Stored data:
------------
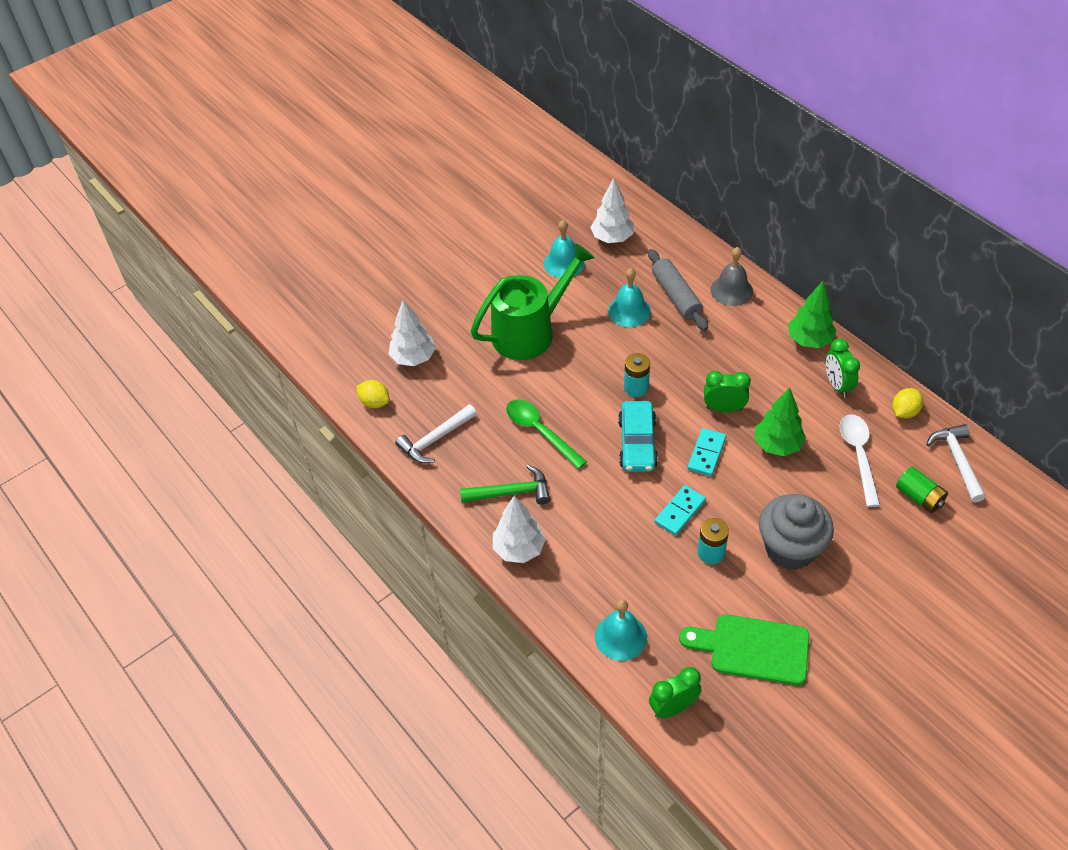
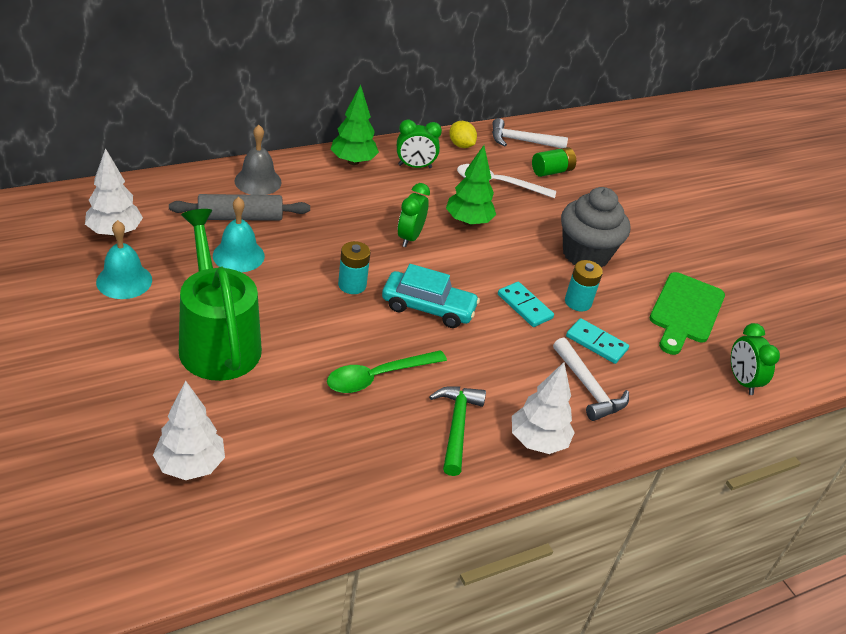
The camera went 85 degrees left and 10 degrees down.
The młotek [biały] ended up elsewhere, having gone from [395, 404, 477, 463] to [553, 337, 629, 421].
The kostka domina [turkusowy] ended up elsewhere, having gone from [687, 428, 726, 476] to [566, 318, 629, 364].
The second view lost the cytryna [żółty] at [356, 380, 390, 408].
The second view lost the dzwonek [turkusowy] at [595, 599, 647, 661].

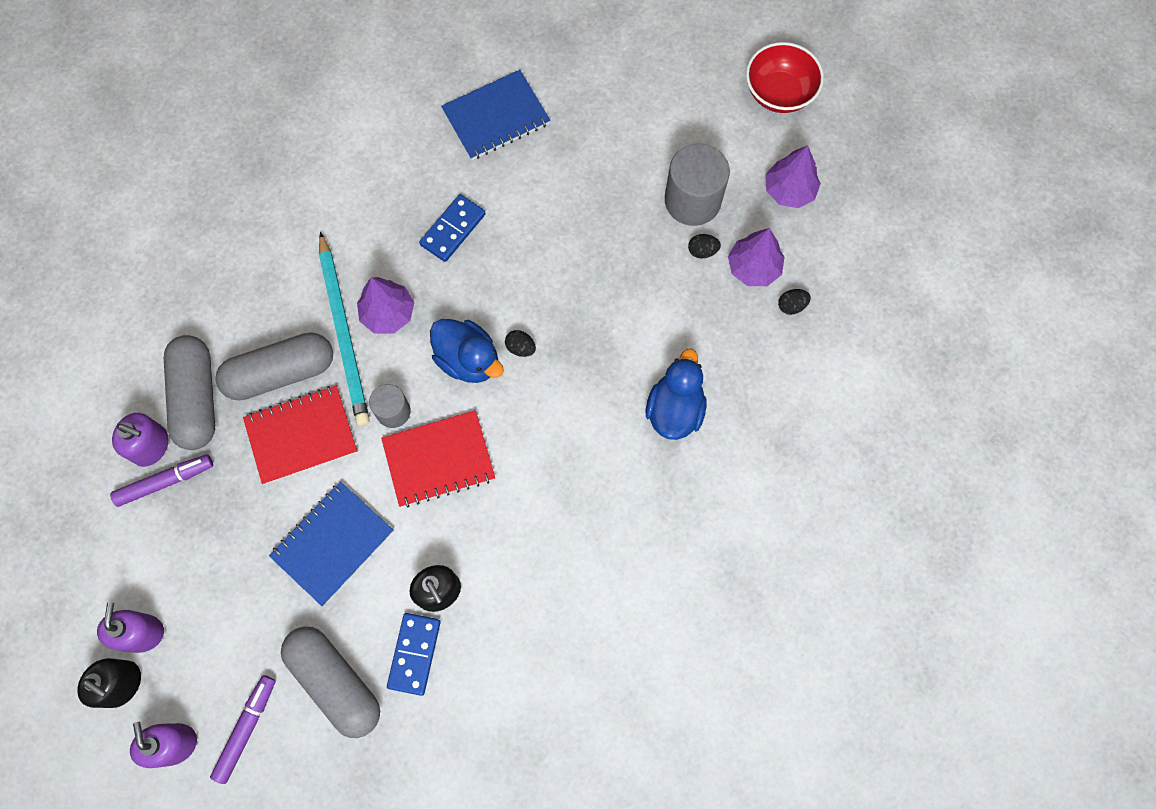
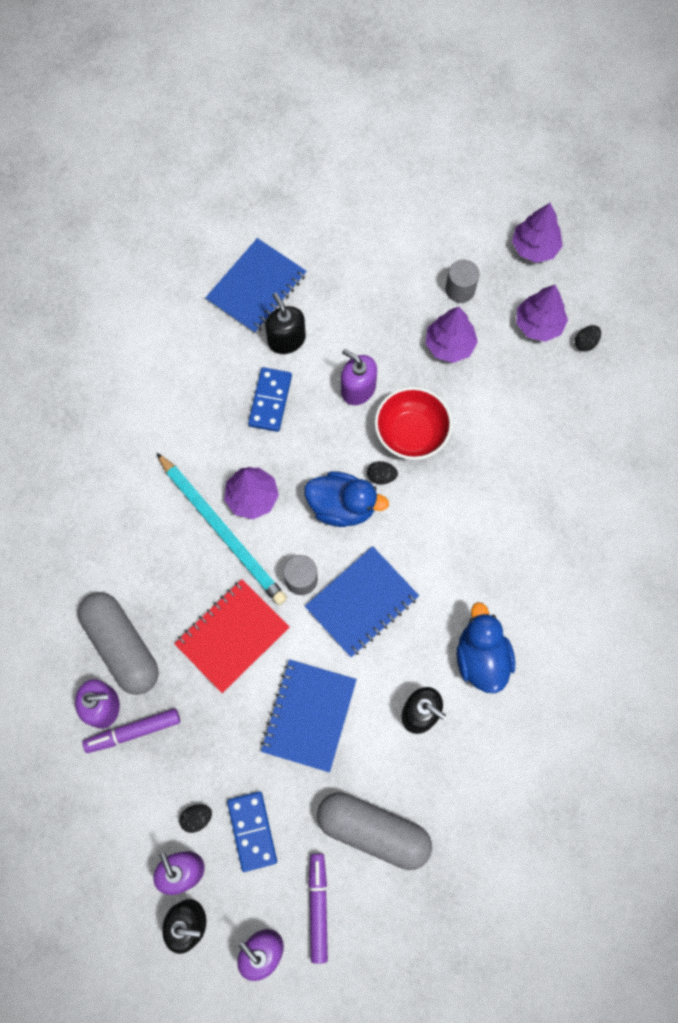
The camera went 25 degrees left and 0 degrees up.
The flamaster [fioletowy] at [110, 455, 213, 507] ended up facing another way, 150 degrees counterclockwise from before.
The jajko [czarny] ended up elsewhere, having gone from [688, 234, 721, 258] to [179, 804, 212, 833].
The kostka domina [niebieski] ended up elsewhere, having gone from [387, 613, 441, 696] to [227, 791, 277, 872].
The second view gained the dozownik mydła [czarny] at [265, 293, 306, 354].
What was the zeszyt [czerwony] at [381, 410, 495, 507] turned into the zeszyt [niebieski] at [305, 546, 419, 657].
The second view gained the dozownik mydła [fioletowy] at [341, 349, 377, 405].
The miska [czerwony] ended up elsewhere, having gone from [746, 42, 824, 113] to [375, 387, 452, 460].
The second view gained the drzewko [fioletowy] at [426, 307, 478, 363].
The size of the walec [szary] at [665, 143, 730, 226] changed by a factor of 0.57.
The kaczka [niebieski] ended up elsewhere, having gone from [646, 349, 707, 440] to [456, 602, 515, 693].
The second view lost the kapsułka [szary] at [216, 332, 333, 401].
------------
▶ **PROBLEM REQUIREMENTS**: Write out exactly, and only, the lines from the line holding "The kostka domina [turkusowy]" through the end of the data, inclusive, without any pictures.

▶ **FINISHED TASK**:
The kostka domina [turkusowy] ended up elsewhere, having gone from [687, 428, 726, 476] to [566, 318, 629, 364].
The second view lost the cytryna [żółty] at [356, 380, 390, 408].
The second view lost the dzwonek [turkusowy] at [595, 599, 647, 661].

The camera went 25 degrees left and 0 degrees up.
The flamaster [fioletowy] at [110, 455, 213, 507] ended up facing another way, 150 degrees counterclockwise from before.
The jajko [czarny] ended up elsewhere, having gone from [688, 234, 721, 258] to [179, 804, 212, 833].
The kostka domina [niebieski] ended up elsewhere, having gone from [387, 613, 441, 696] to [227, 791, 277, 872].
The second view gained the dozownik mydła [czarny] at [265, 293, 306, 354].
What was the zeszyt [czerwony] at [381, 410, 495, 507] turned into the zeszyt [niebieski] at [305, 546, 419, 657].
The second view gained the dozownik mydła [fioletowy] at [341, 349, 377, 405].
The miska [czerwony] ended up elsewhere, having gone from [746, 42, 824, 113] to [375, 387, 452, 460].
The second view gained the drzewko [fioletowy] at [426, 307, 478, 363].
The size of the walec [szary] at [665, 143, 730, 226] changed by a factor of 0.57.
The kaczka [niebieski] ended up elsewhere, having gone from [646, 349, 707, 440] to [456, 602, 515, 693].
The second view lost the kapsułka [szary] at [216, 332, 333, 401].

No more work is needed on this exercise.